__PROBLEM DESCRIPTION__.
Repeat the lines of the data exactly and exclude any picture among them.

__EXERCISE DATA__.

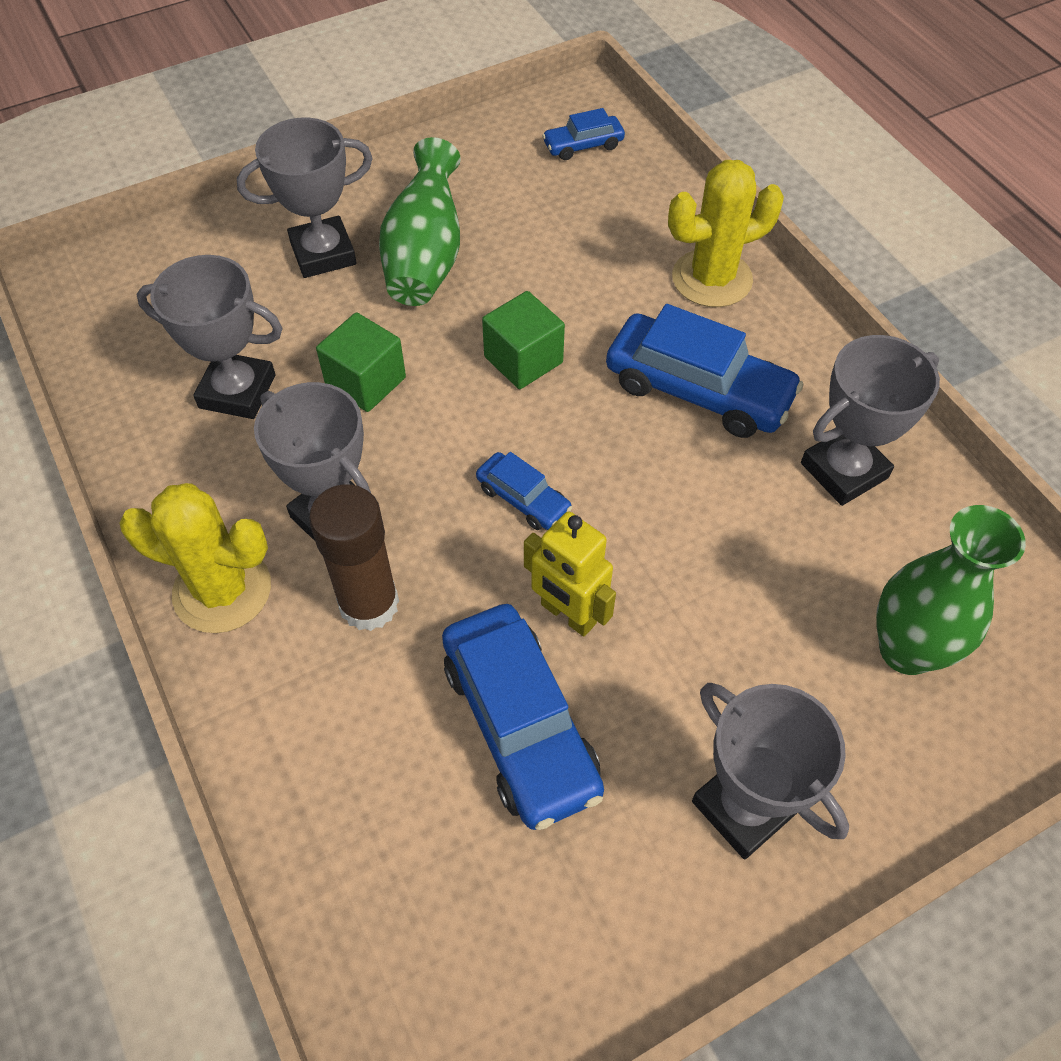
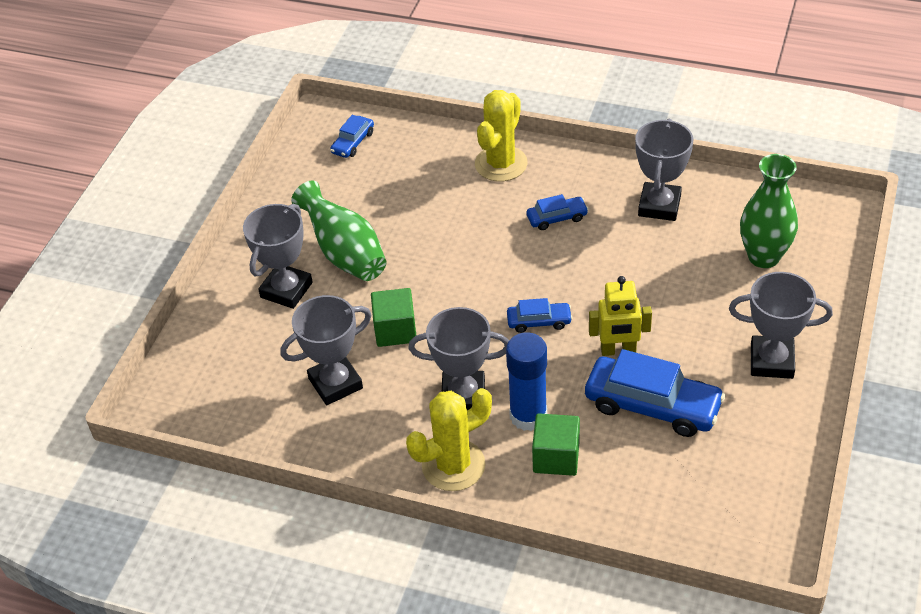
camera: 40 degrees left, 10 degrees down
(369, 604) = (528, 416): brown glue stick -> blue glue stick
(523, 360) = (459, 264): green cube -> green cube (556, 457)
(698, 390) = (557, 218): blue car -> blue car, size x0.51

__EXERCISE SOLUTION__.
camera: 40 degrees left, 10 degrees down
(369, 604) = (528, 416): brown glue stick -> blue glue stick
(523, 360) = (459, 264): green cube -> green cube (556, 457)
(698, 390) = (557, 218): blue car -> blue car, size x0.51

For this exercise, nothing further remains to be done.